■ What you should do
Print out the data that follows exactly, character for character, apart from the pictures.

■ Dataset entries
((

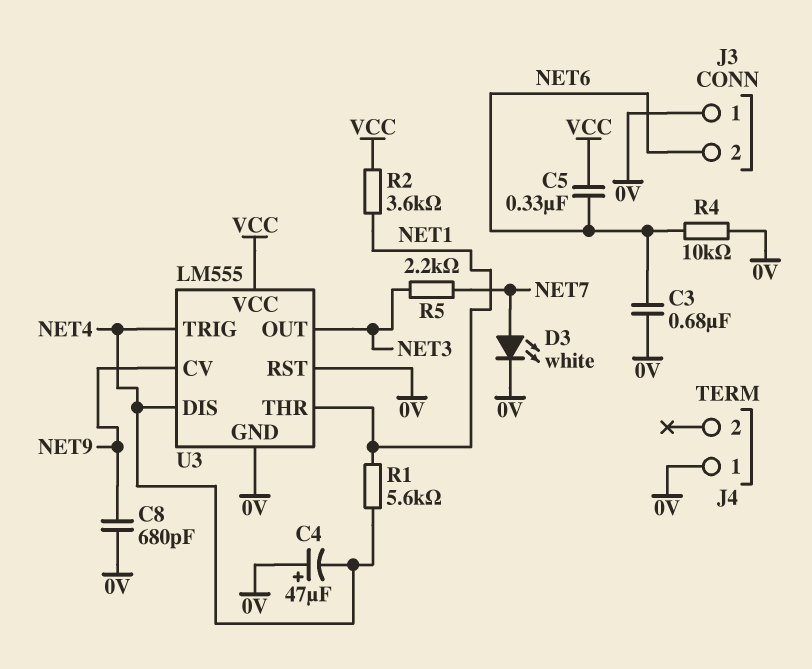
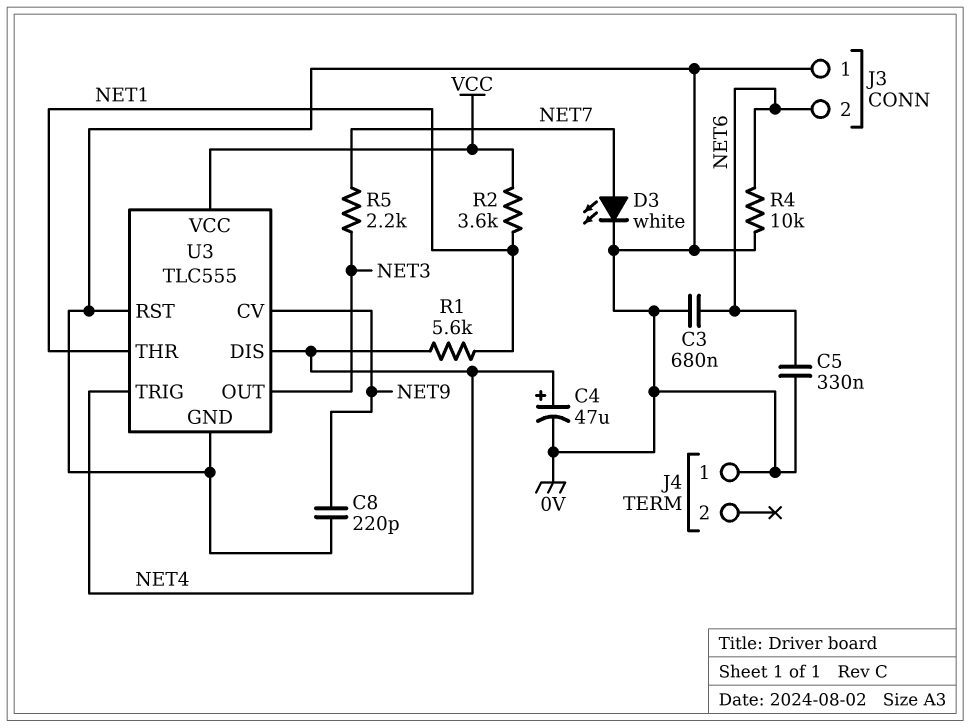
C4: 47uF (plus 0V, minus NET4) -> 47uF (plus NET4, minus 0V)
C5: 330nF (NET6, VCC) -> 330nF (0V, NET6)
C8: 680pF (0V, NET9) -> 220pF (0V, NET9)
U3: LM555 -> TLC555

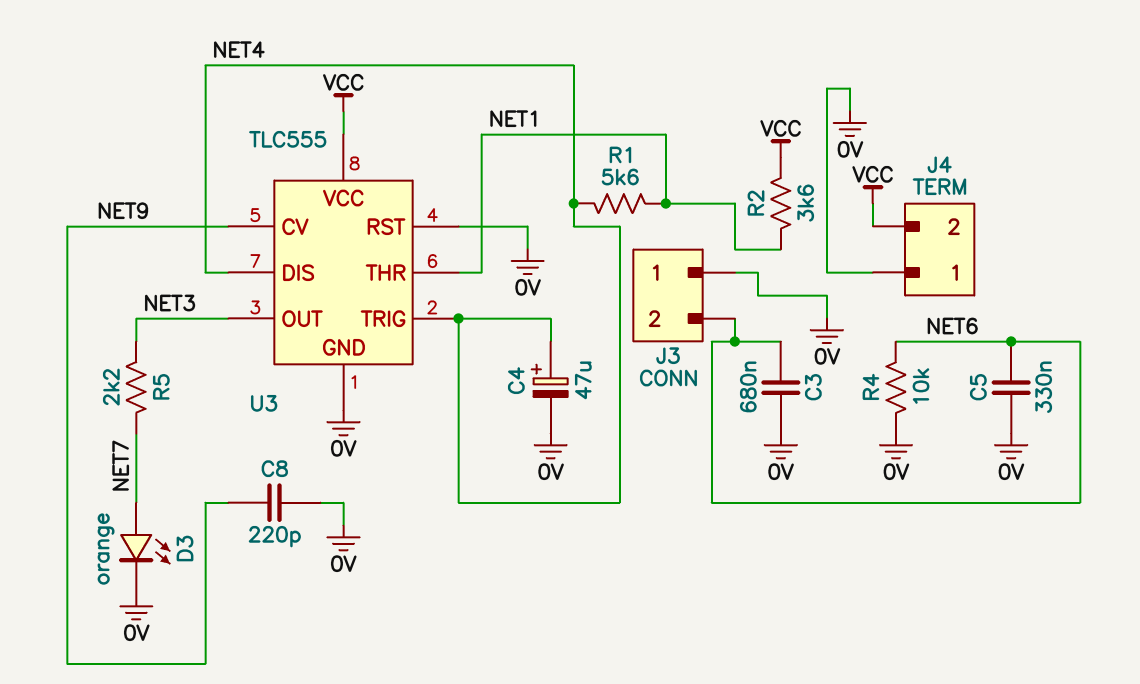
D3: LED white (A NET7, K 0V) -> LED orange (A NET7, K 0V)
J4 pin 2: none -> VCC

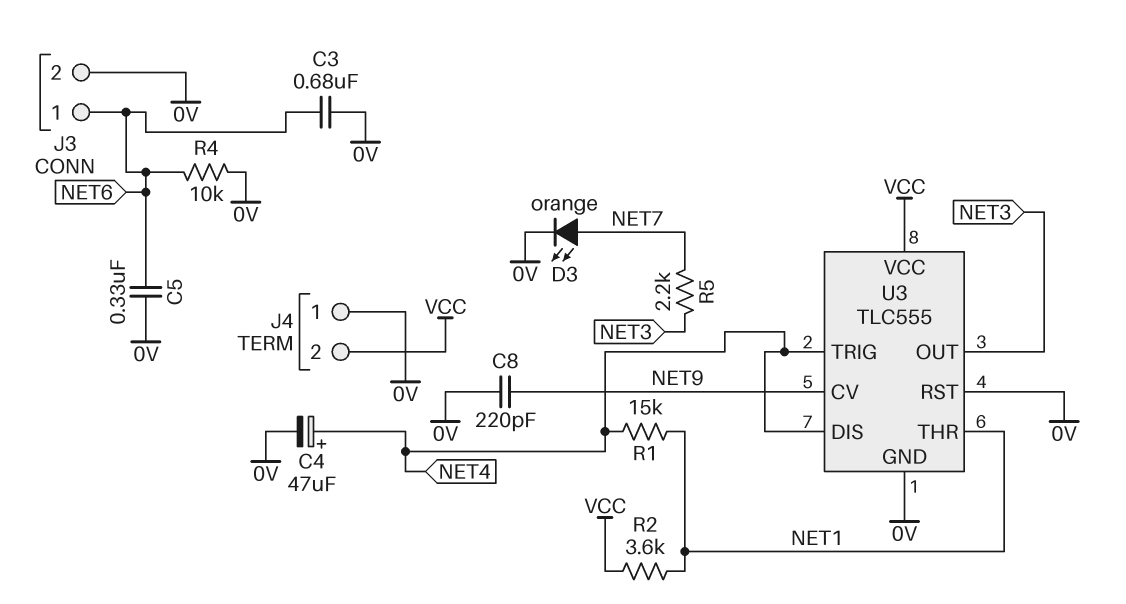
J3 pin 1: 0V -> NET6
J3 pin 2: NET6 -> 0V
R1: 5.6k (NET1, NET4) -> 15k (NET1, NET4)

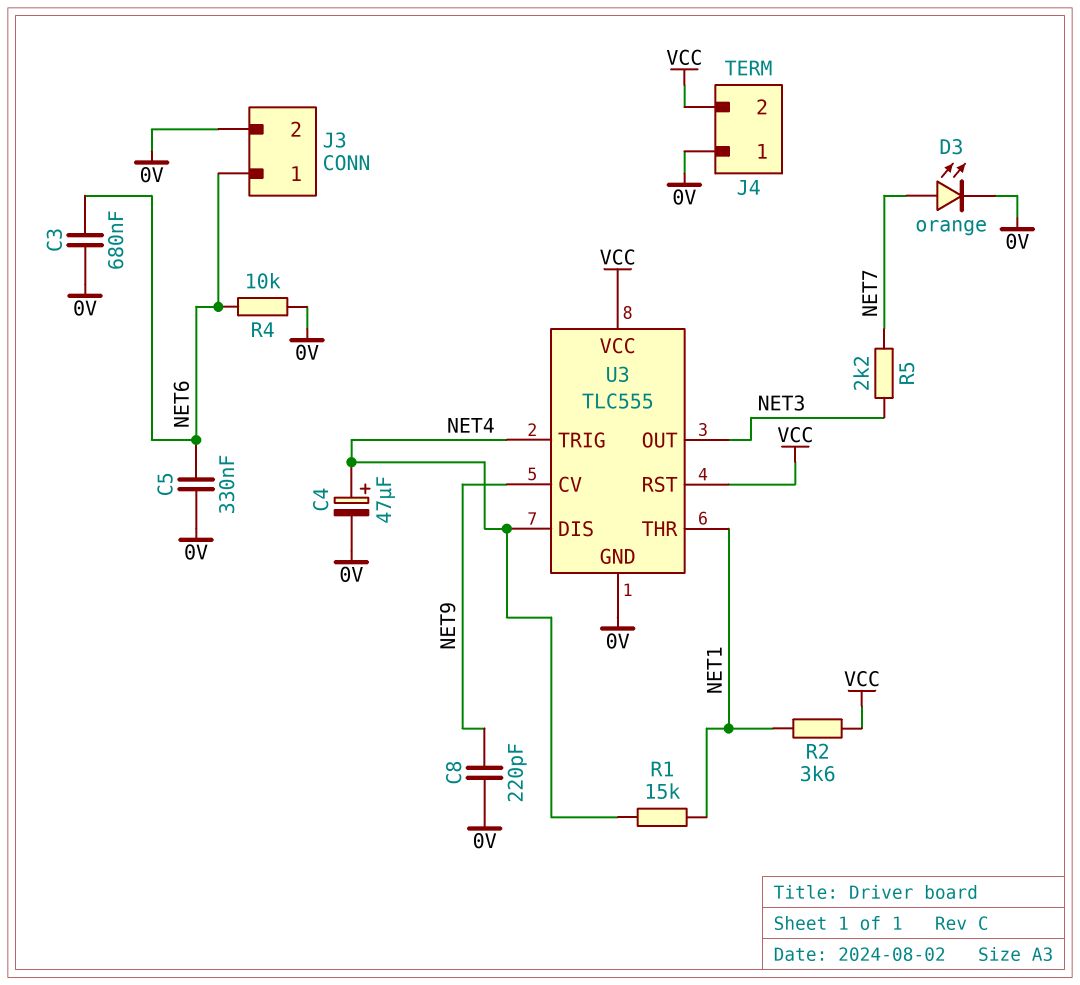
U3 pin RST: 0V -> VCC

))

■ Answer to the exercise
C4: 47uF (plus 0V, minus NET4) -> 47uF (plus NET4, minus 0V)
C5: 330nF (NET6, VCC) -> 330nF (0V, NET6)
C8: 680pF (0V, NET9) -> 220pF (0V, NET9)
U3: LM555 -> TLC555

D3: LED white (A NET7, K 0V) -> LED orange (A NET7, K 0V)
J4 pin 2: none -> VCC

J3 pin 1: 0V -> NET6
J3 pin 2: NET6 -> 0V
R1: 5.6k (NET1, NET4) -> 15k (NET1, NET4)

U3 pin RST: 0V -> VCC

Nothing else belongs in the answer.